Instructions to follow: Everything from the line that holds "(643, 274) = (815, 236): blue" through the end of the records below is to be transcribed exactly, except the pictures.

Content starts

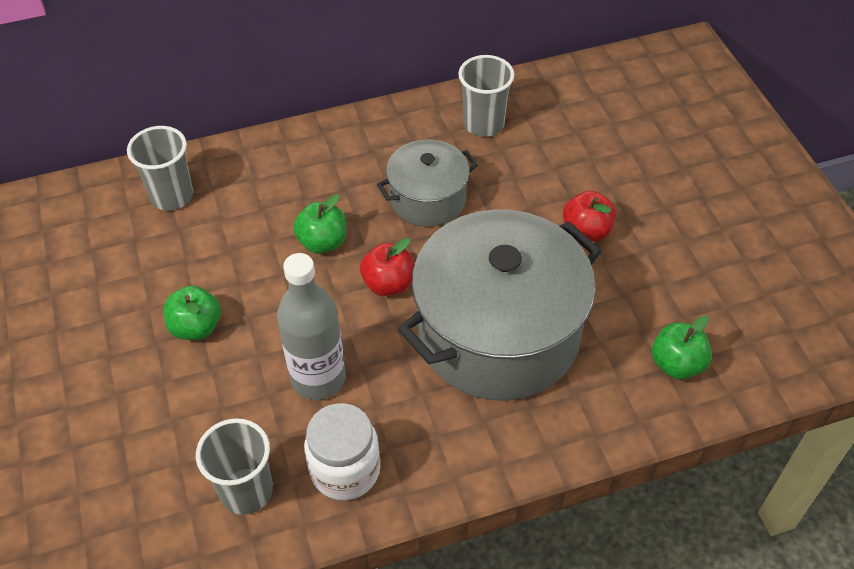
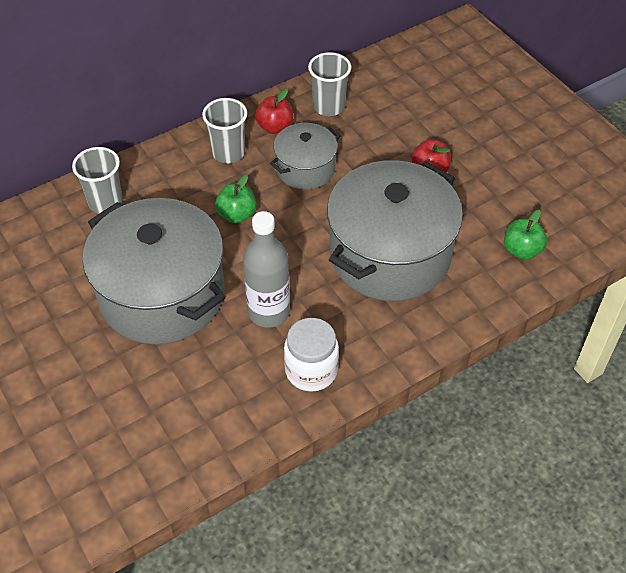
camera: 15 degrees left, 0 degrees up
(196, 327) = (162, 295): green apple -> grey pot
(246, 491) = (244, 400): grey cup -> grey cup (228, 153)
(388, 284) = (297, 235): red apple -> red apple (275, 127)

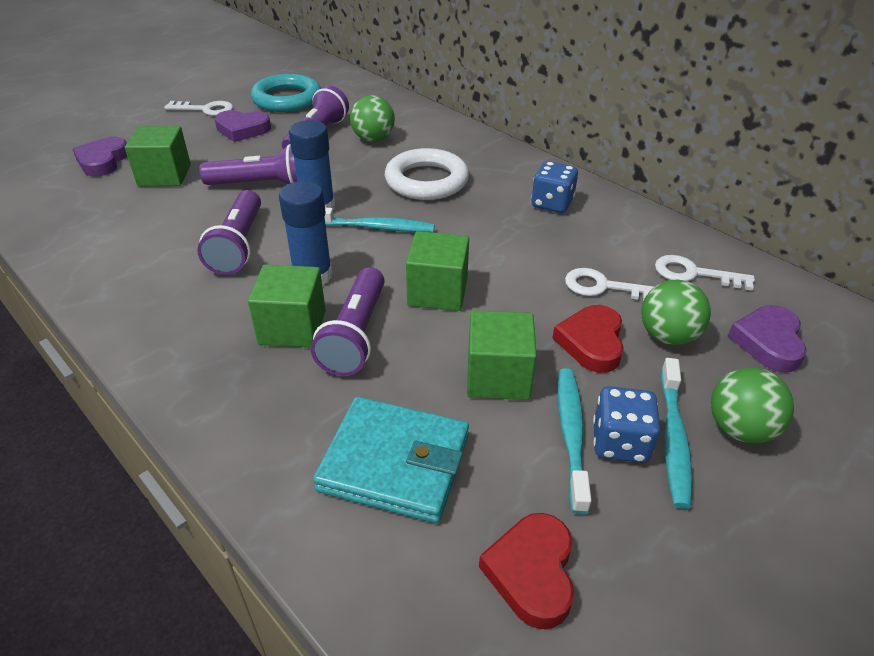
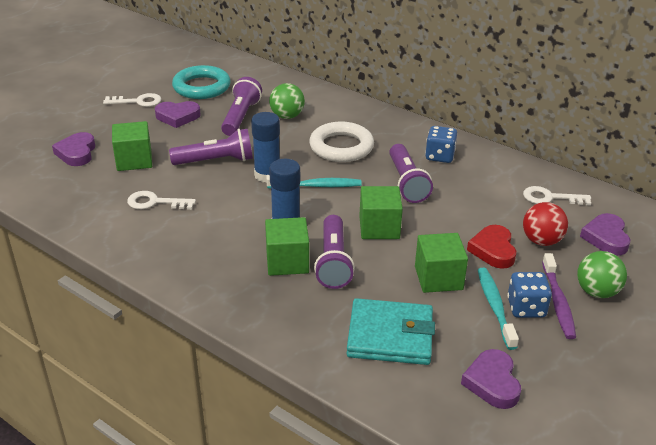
camera: 10 degrees left, 5 degrees down
(238, 245) = (220, 208): purple flashlight -> purple flashlight (407, 183)
(532, 572) = (492, 382): red heart -> purple heart
(604, 287) = (492, 213): white key -> white key (155, 202)
(667, 336) = (541, 241): green ball -> red ball
(673, 439) = (558, 302): turquoise toothbrush -> purple toothbrush

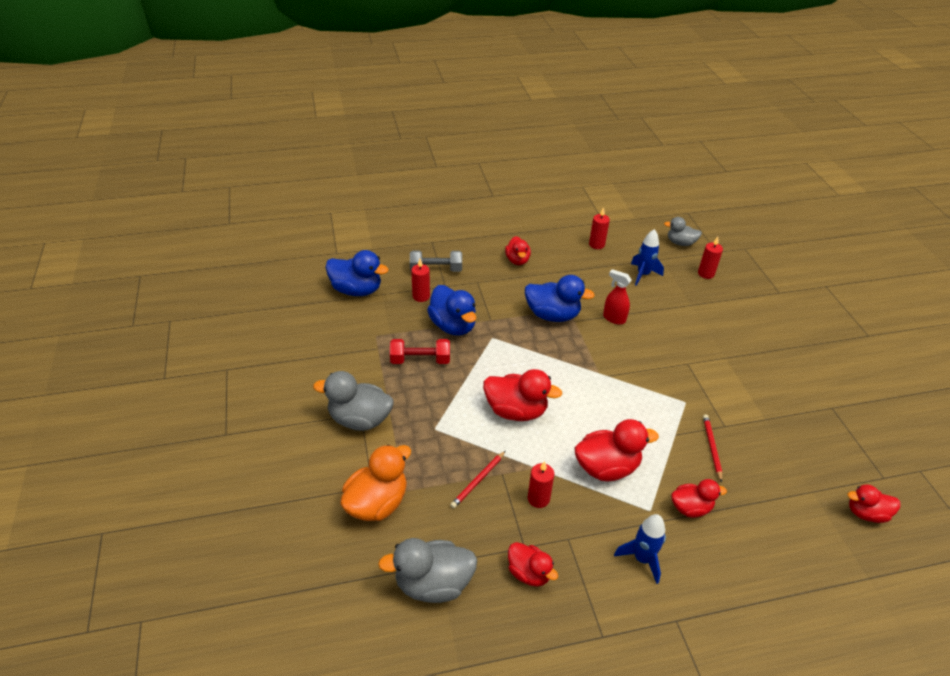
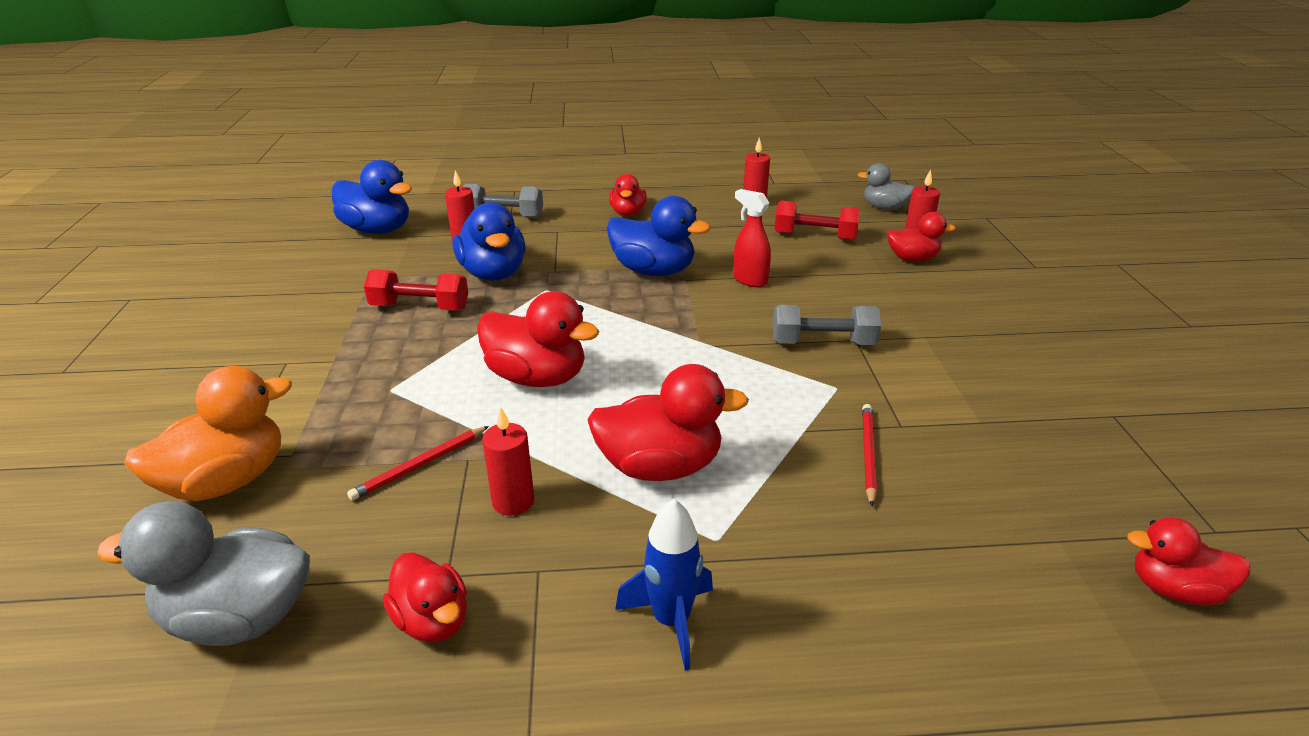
camera: 10 degrees right, 10 degrees down
(359, 419) = (279, 369): grey duck -> none
(643, 274) = (815, 236): blue rocket -> red dumbbell
(670, 368) = (823, 343): none -> grey dumbbell
(690, 508) = (800, 544): red duck -> red duck (912, 258)

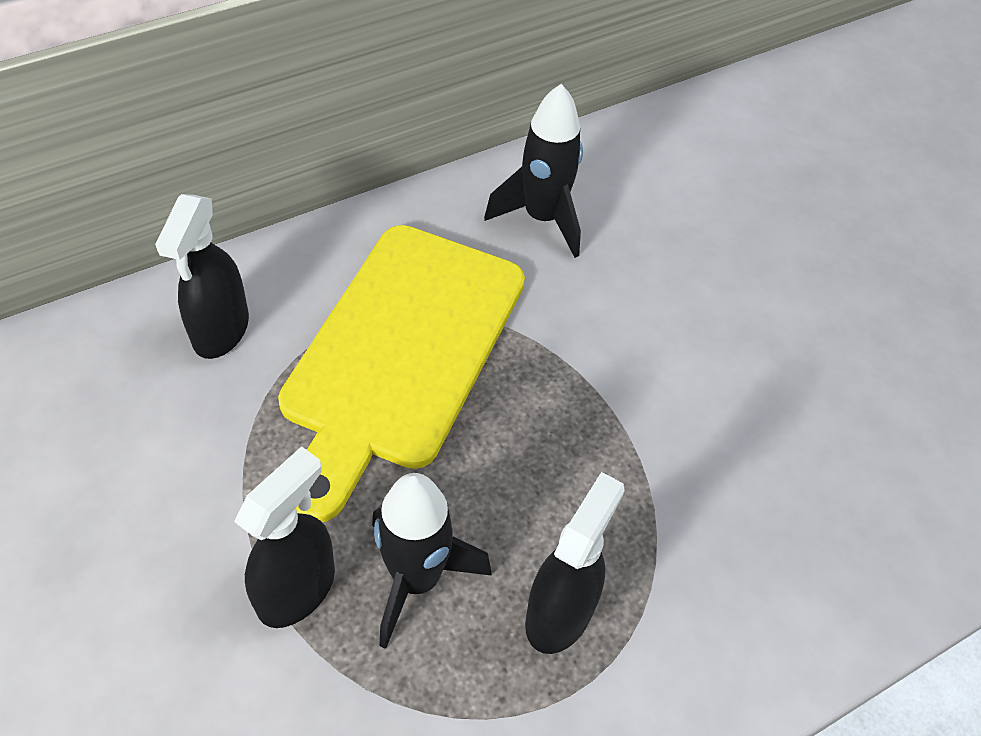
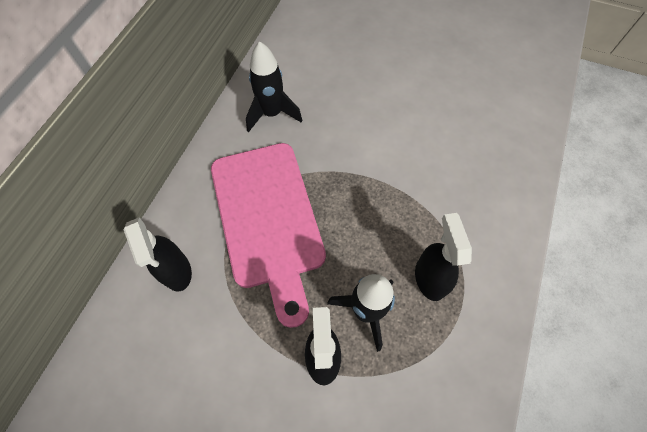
camera: 35 degrees left, 10 degrees up
(400, 352) = (268, 219): yellow cutting board -> pink cutting board

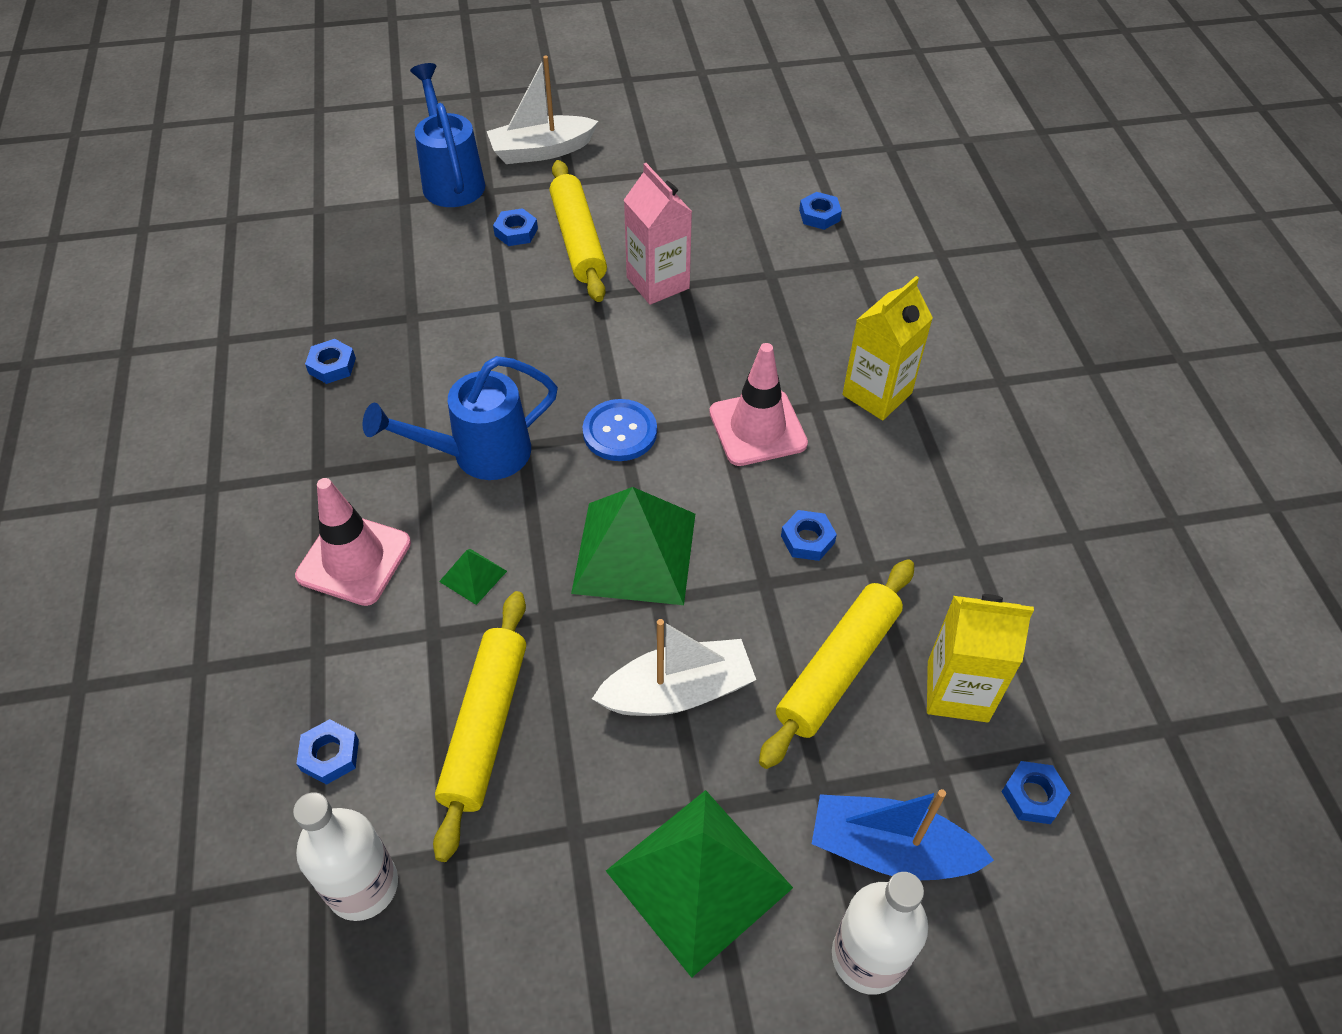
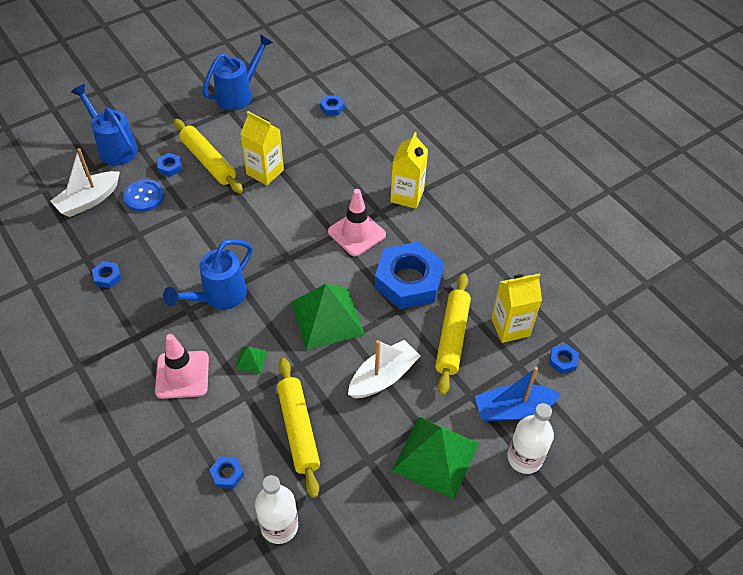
camera: 25 degrees left, 0 degrees up
(541, 151) = (158, 115): white boat -> white boat (89, 200)
(620, 432) = (287, 259): blue button -> blue button (144, 196)
(658, 283) = (265, 172): pink carton -> yellow carton
(680, 154) = (239, 94): none -> blue watering can
(807, 539) = (408, 281): blue nut -> blue nut, size x2.47

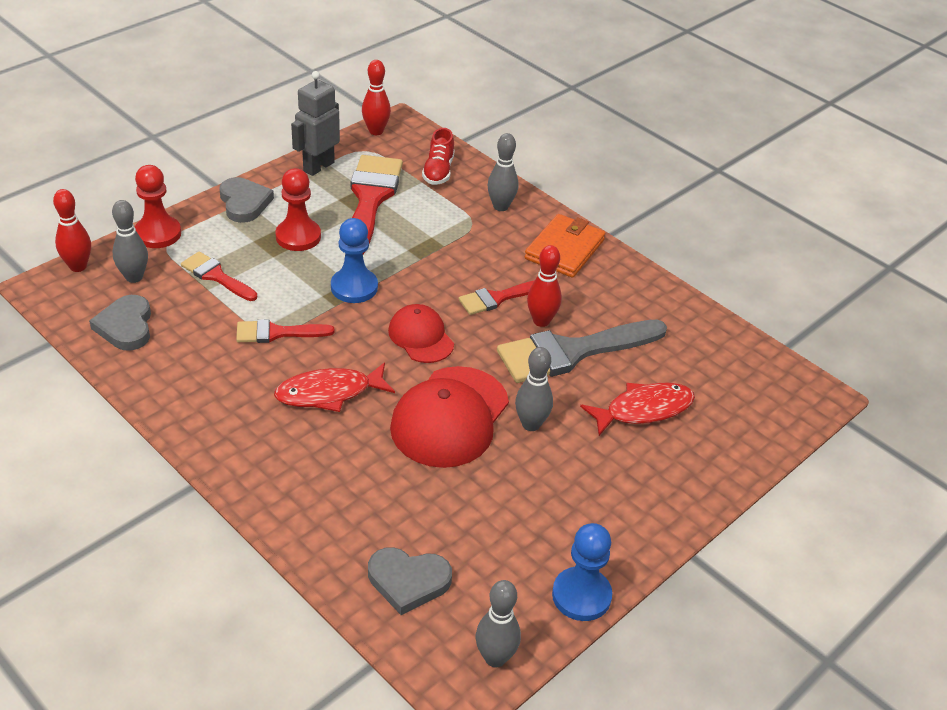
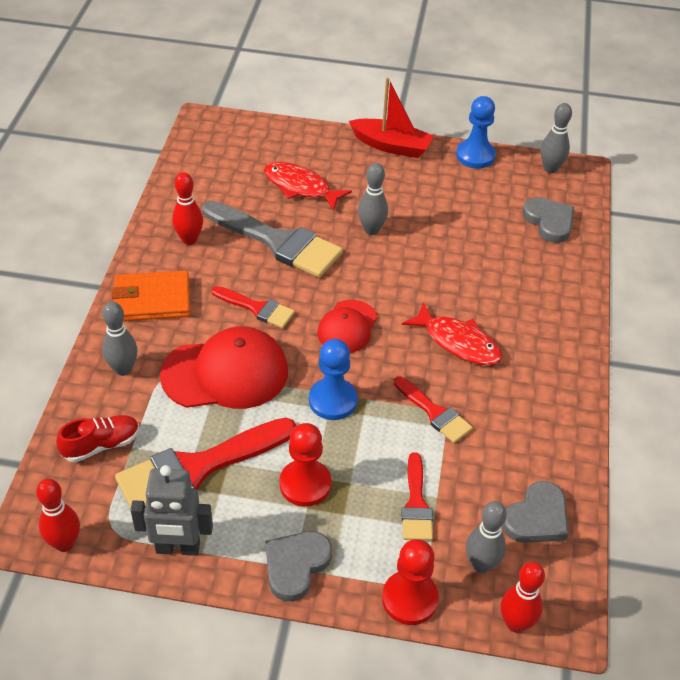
camera: 125 degrees left, 5 degrees up
(450, 417) = (409, 270): red cap -> red cap (225, 373)
(541, 321) = (259, 272): red bowling pin -> red bowling pin (189, 239)
(661, 526) = (391, 146): none -> red boat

Content ends

Result below:
(643, 274) = (815, 236): blue rocket -> red dumbbell
(670, 368) = (823, 343): none -> grey dumbbell
(690, 508) = (800, 544): red duck -> red duck (912, 258)

camera: 35 degrees left, 10 degrees up
(400, 352) = (268, 219): yellow cutting board -> pink cutting board

camera: 25 degrees left, 0 degrees up
(541, 151) = (158, 115): white boat -> white boat (89, 200)
(620, 432) = (287, 259): blue button -> blue button (144, 196)
(658, 283) = (265, 172): pink carton -> yellow carton
(680, 154) = (239, 94): none -> blue watering can
(807, 539) = (408, 281): blue nut -> blue nut, size x2.47

camera: 125 degrees left, 5 degrees up
(450, 417) = (409, 270): red cap -> red cap (225, 373)
(541, 321) = (259, 272): red bowling pin -> red bowling pin (189, 239)
(661, 526) = (391, 146): none -> red boat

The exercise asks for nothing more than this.